Instructions for the task:
Establish how many lines in the material below include the word "cyan", then give the count alone.

Material for this task:
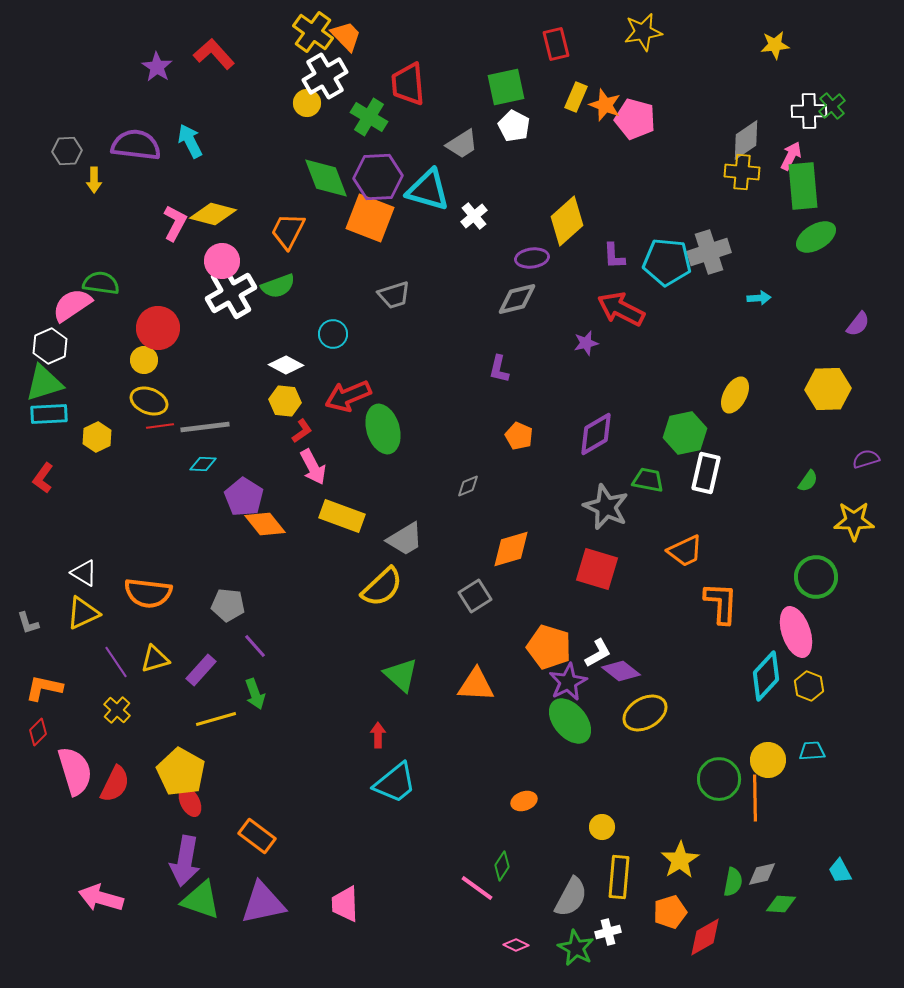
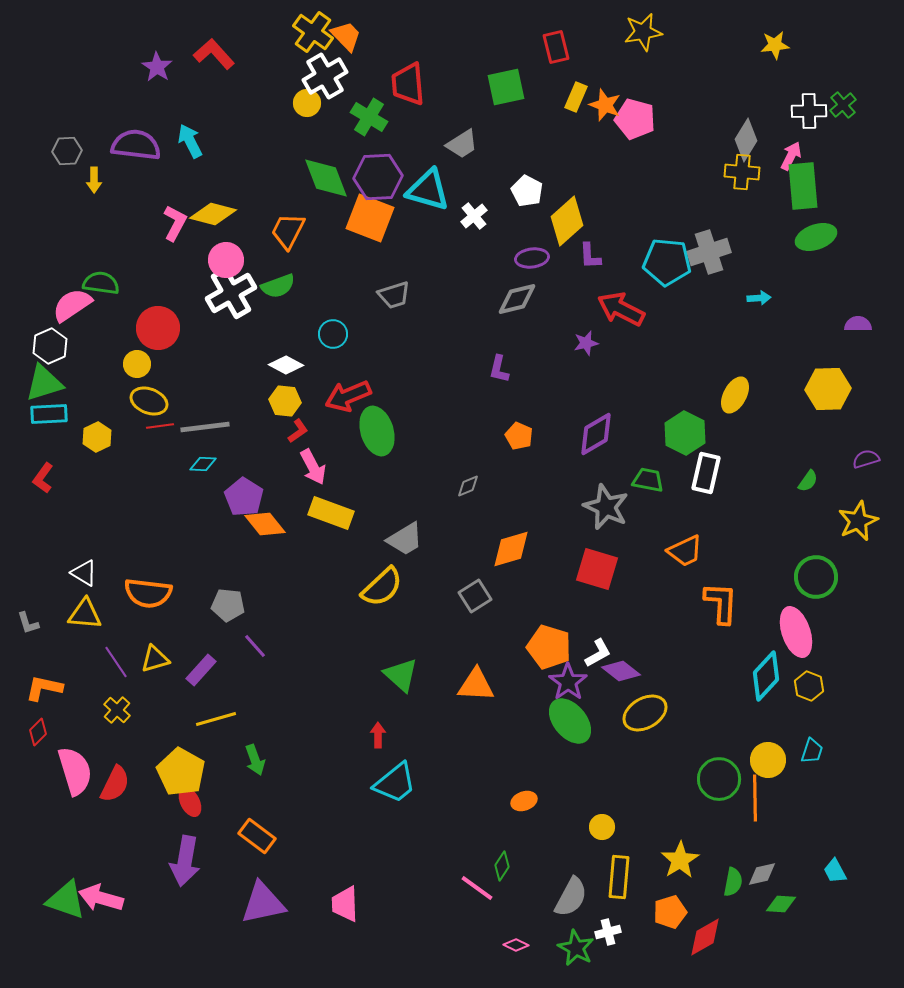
red rectangle at (556, 44): moved 3 px down
green cross at (832, 106): moved 11 px right, 1 px up
white pentagon at (514, 126): moved 13 px right, 65 px down
gray diamond at (746, 140): rotated 24 degrees counterclockwise
green ellipse at (816, 237): rotated 12 degrees clockwise
purple L-shape at (614, 256): moved 24 px left
pink circle at (222, 261): moved 4 px right, 1 px up
purple semicircle at (858, 324): rotated 128 degrees counterclockwise
yellow circle at (144, 360): moved 7 px left, 4 px down
green ellipse at (383, 429): moved 6 px left, 2 px down
red L-shape at (302, 431): moved 4 px left
green hexagon at (685, 433): rotated 21 degrees counterclockwise
yellow rectangle at (342, 516): moved 11 px left, 3 px up
yellow star at (854, 521): moved 4 px right; rotated 24 degrees counterclockwise
yellow triangle at (83, 613): moved 2 px right, 1 px down; rotated 30 degrees clockwise
purple star at (568, 682): rotated 9 degrees counterclockwise
green arrow at (255, 694): moved 66 px down
cyan trapezoid at (812, 751): rotated 112 degrees clockwise
cyan trapezoid at (840, 871): moved 5 px left
green triangle at (201, 900): moved 135 px left
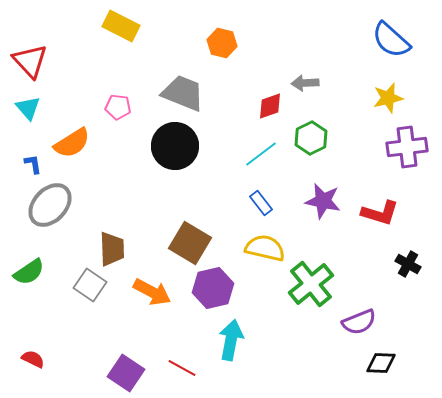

Output:
2